Exercise — What is needed is the run of lines from the one with "J1 pin 1: GND -> N15" through the close of the data, set down exactly.
***** Source data
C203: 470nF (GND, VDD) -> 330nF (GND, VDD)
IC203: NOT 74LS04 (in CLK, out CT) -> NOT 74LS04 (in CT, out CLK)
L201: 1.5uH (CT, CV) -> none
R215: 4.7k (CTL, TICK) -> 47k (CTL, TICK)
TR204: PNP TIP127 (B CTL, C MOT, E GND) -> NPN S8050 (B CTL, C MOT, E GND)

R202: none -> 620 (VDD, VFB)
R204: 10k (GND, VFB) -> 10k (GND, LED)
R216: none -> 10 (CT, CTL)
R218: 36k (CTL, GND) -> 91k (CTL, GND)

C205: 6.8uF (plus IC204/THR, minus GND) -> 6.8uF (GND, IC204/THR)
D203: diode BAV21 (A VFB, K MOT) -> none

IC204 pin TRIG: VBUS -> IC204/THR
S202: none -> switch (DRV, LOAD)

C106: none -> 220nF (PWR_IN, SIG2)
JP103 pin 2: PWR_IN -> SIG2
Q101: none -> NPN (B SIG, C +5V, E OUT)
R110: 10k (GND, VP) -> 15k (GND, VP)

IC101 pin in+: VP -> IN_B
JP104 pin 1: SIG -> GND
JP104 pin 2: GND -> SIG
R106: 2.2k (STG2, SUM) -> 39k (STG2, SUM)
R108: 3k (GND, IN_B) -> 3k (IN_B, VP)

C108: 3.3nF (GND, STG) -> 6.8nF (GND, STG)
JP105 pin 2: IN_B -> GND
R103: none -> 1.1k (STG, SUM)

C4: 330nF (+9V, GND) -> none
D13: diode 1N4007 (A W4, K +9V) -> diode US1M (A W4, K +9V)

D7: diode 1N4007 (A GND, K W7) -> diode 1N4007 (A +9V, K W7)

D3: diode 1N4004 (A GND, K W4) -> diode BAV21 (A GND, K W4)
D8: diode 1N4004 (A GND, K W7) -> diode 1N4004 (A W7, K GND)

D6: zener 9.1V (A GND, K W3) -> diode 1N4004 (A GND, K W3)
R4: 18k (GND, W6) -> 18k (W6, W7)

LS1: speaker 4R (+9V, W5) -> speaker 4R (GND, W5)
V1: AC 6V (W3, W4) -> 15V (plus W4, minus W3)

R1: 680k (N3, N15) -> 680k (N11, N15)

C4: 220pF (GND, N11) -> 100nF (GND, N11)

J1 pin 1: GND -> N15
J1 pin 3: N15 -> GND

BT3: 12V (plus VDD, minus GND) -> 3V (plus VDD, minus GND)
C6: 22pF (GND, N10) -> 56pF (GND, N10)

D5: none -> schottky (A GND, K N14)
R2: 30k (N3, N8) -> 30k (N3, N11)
**********
Completed task —
J1 pin 1: GND -> N15
J1 pin 3: N15 -> GND

BT3: 12V (plus VDD, minus GND) -> 3V (plus VDD, minus GND)
C6: 22pF (GND, N10) -> 56pF (GND, N10)

D5: none -> schottky (A GND, K N14)
R2: 30k (N3, N8) -> 30k (N3, N11)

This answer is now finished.